What to work on: When you reach the line containing "none -> yellow star [394,396,492,487]", repeat that line and each one after it exactly until the records end, leaving out pictures.

Supplied records:
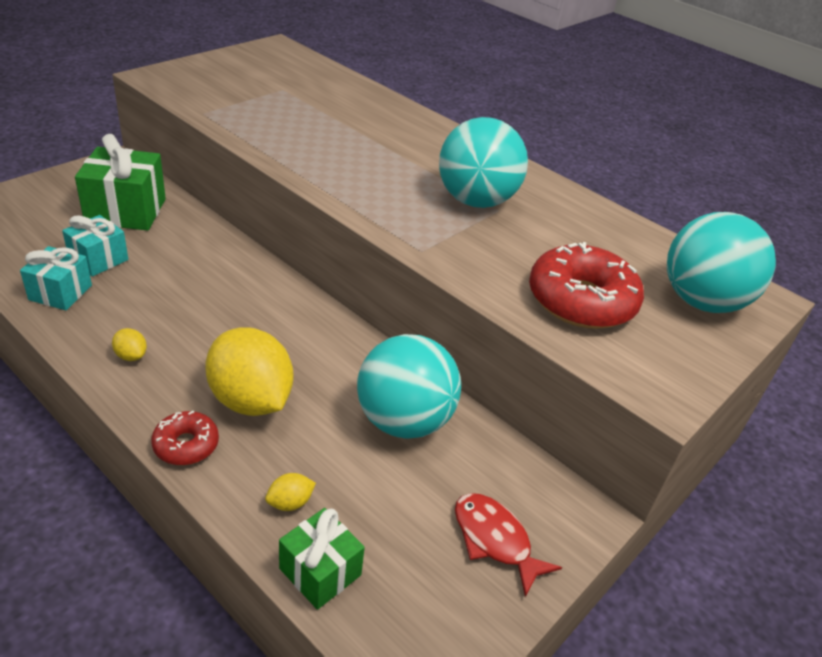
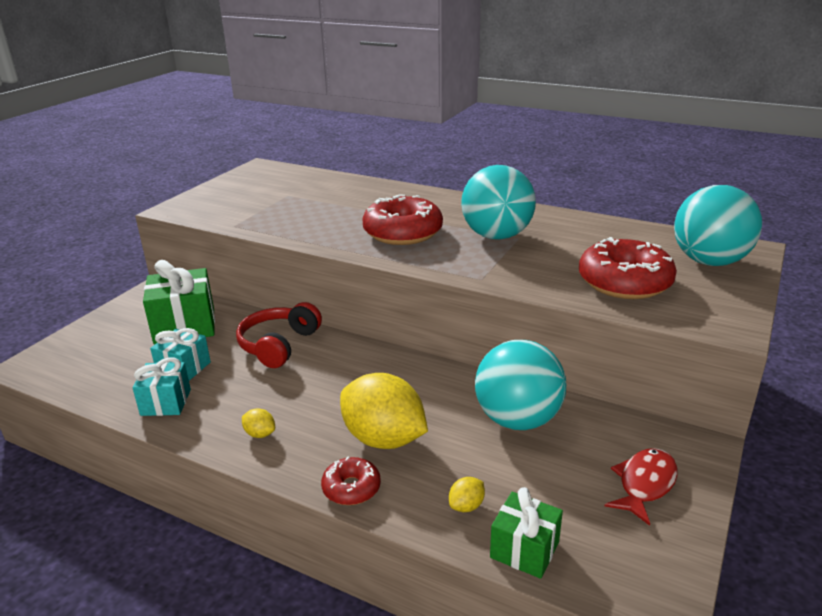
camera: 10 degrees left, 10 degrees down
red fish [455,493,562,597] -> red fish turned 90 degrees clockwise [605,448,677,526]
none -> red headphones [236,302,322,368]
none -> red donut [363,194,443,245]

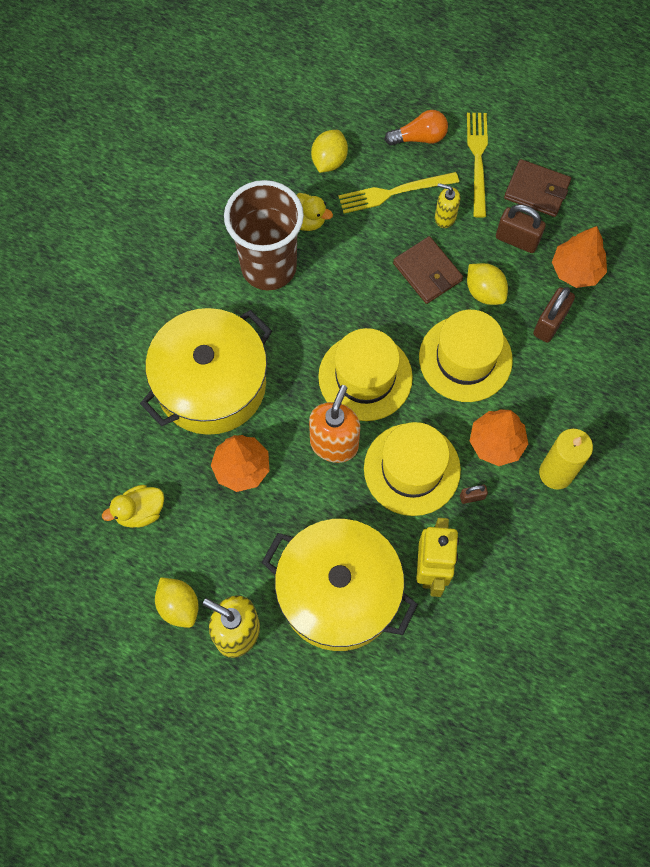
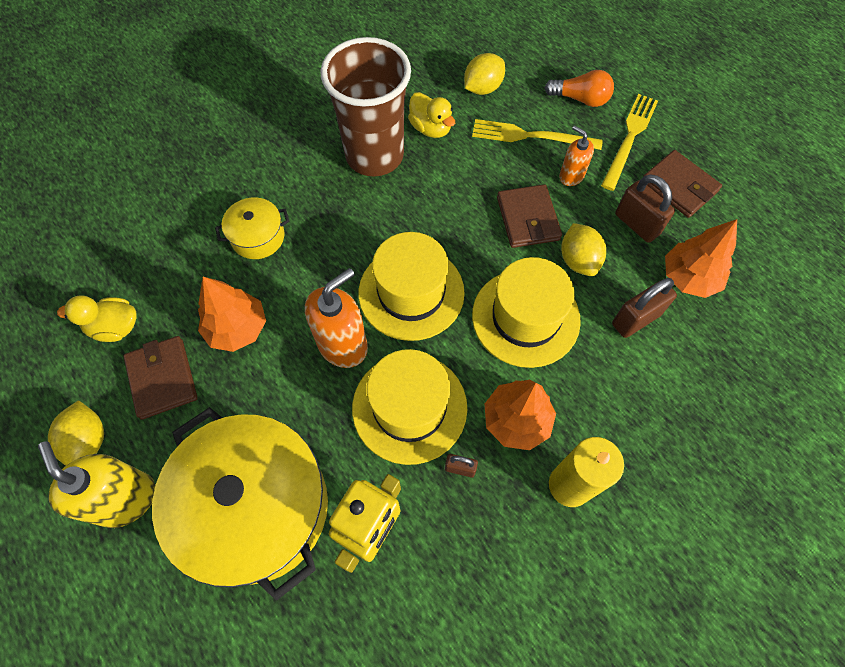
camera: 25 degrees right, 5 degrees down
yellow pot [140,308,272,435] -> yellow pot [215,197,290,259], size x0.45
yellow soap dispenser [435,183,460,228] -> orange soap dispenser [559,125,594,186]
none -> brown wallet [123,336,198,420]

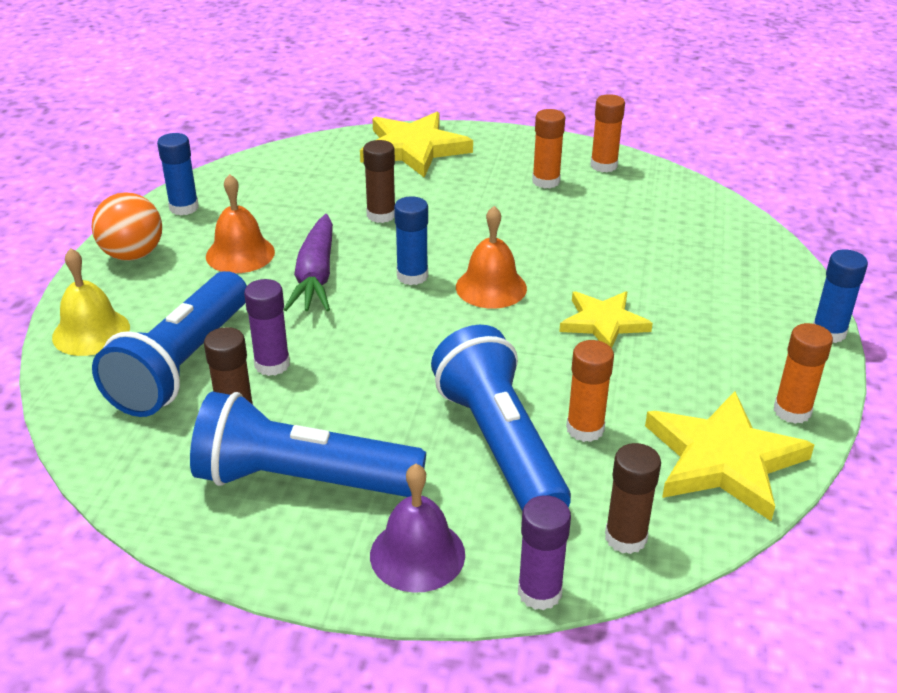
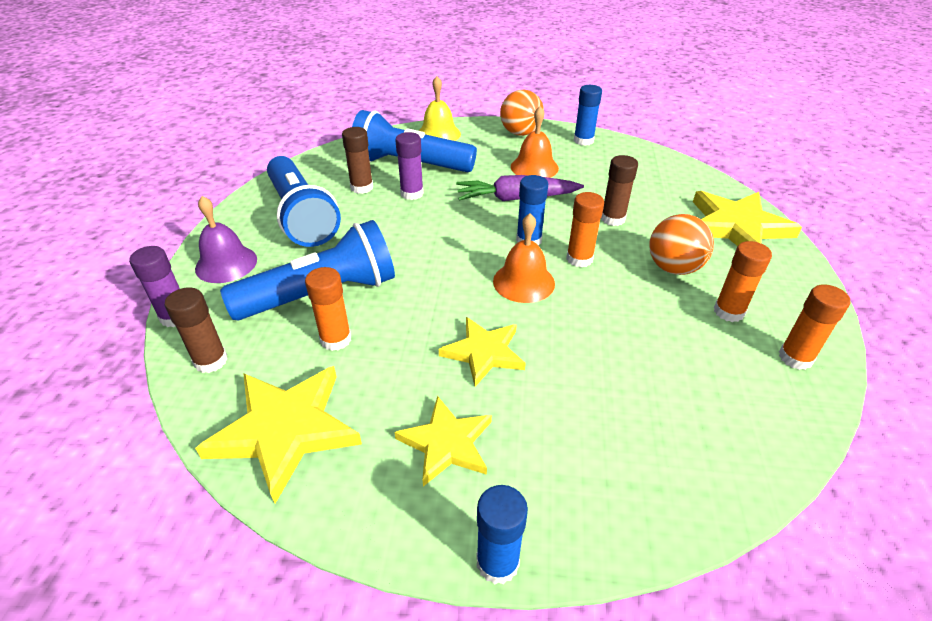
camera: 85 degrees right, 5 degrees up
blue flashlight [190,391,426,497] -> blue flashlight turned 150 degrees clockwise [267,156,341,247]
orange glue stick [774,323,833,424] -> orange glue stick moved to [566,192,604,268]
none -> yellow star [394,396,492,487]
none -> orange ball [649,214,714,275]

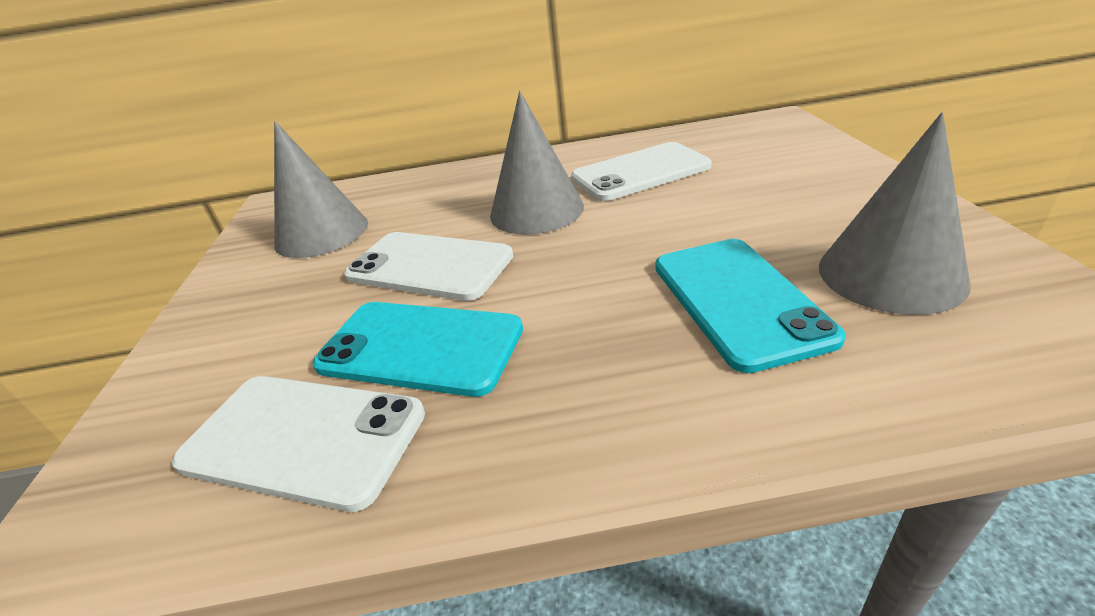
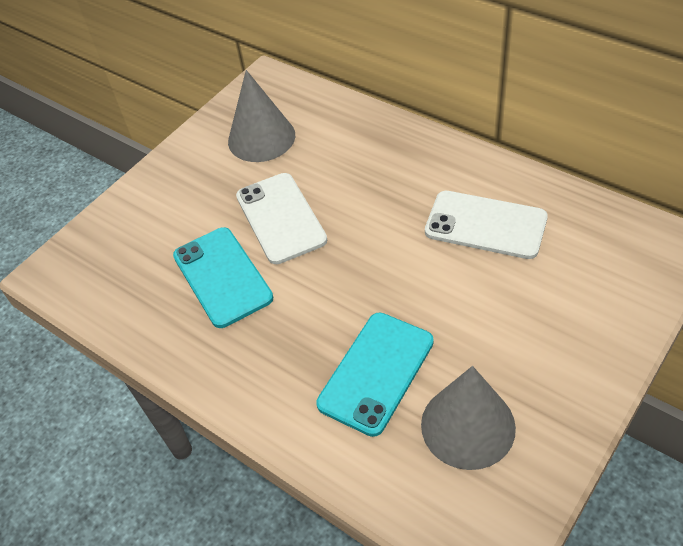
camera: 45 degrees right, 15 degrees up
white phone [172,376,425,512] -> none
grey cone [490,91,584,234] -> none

Output for this exercise:
none -> yellow star [394,396,492,487]
none -> orange ball [649,214,714,275]

camera: 45 degrees right, 15 degrees up
white phone [172,376,425,512] -> none
grey cone [490,91,584,234] -> none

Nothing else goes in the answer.